(PROBLEM TO WORK ON)
Give back the listing in full and exactly, leaving out the images.

(RAW DATA)
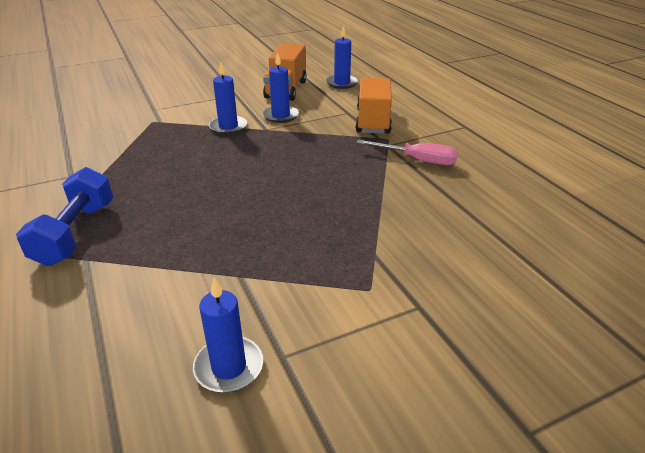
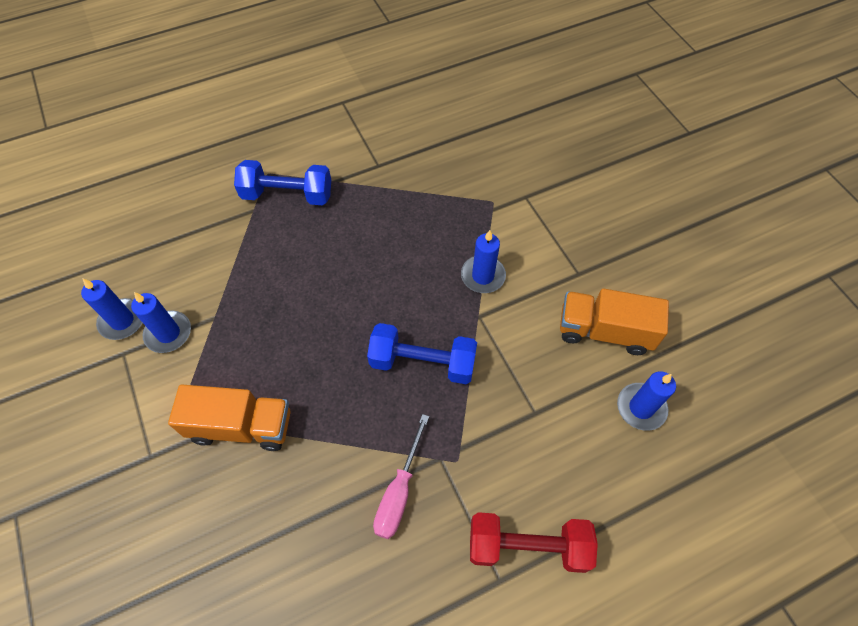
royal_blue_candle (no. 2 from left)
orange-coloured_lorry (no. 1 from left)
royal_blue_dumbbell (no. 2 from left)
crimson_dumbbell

(SOLUTION TO THE EXERCISE)
royal_blue_candle (no. 2 from left)
orange-coloured_lorry (no. 1 from left)
royal_blue_dumbbell (no. 2 from left)
crimson_dumbbell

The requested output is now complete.